**Action item:**
Reproduce, unchanged, the lines between the one holding "turquoise watering can: 6 -> 5" and the last line of the records, including both ends, but no pictures.
::: Excerpted data
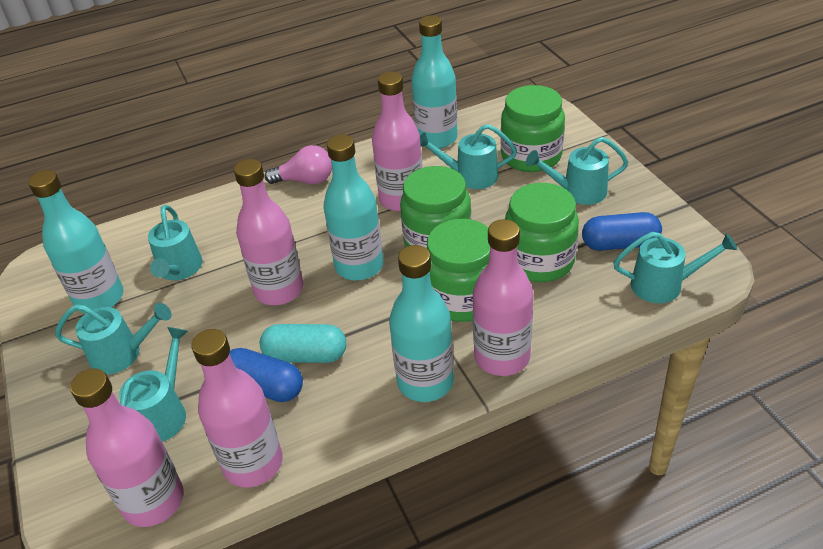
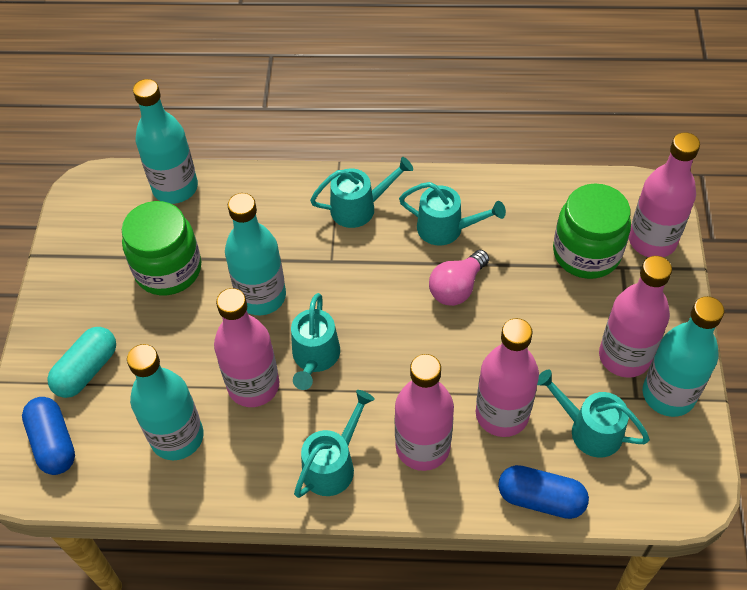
green jar: 4 -> 2
turquoise watering can: 6 -> 5

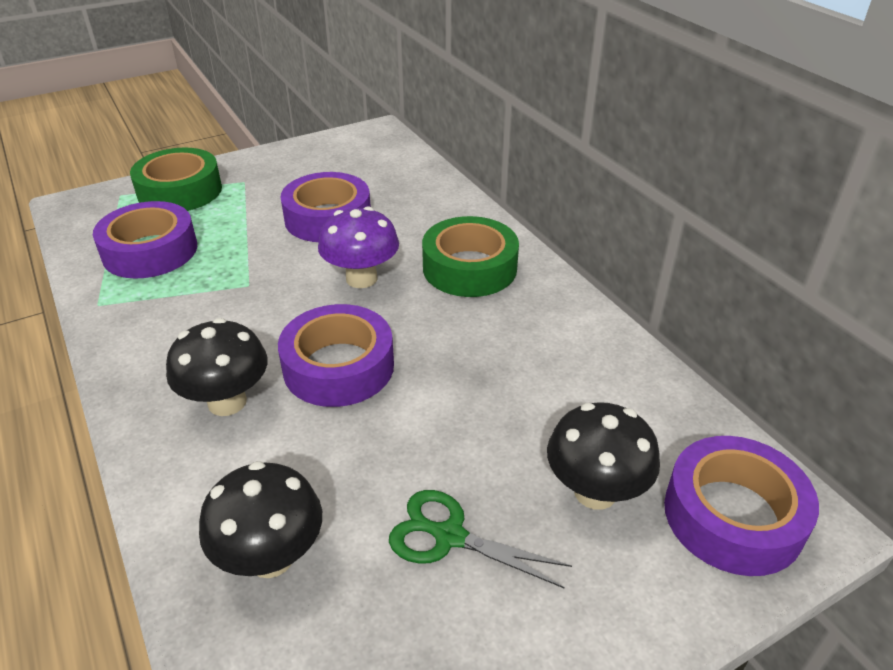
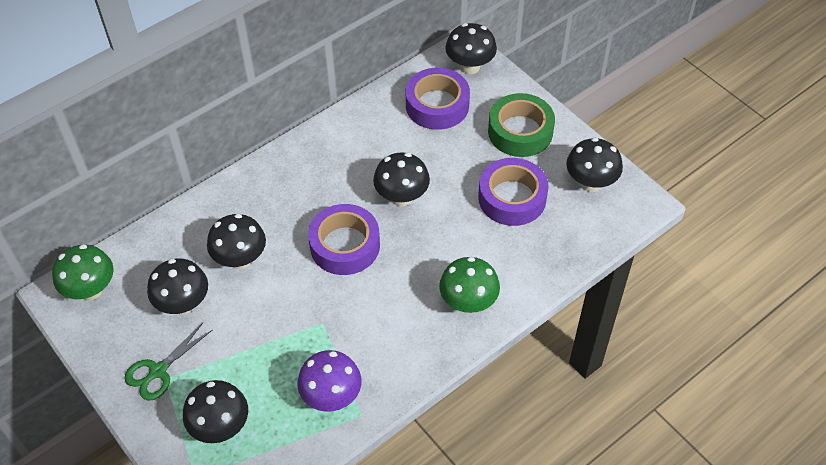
black mushroom: 3 -> 6
green mushroom: 0 -> 2
green tape: 2 -> 1
purple tape: 4 -> 3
::::::
**Solution for this problem:**
turquoise watering can: 6 -> 5

black mushroom: 3 -> 6
green mushroom: 0 -> 2
green tape: 2 -> 1
purple tape: 4 -> 3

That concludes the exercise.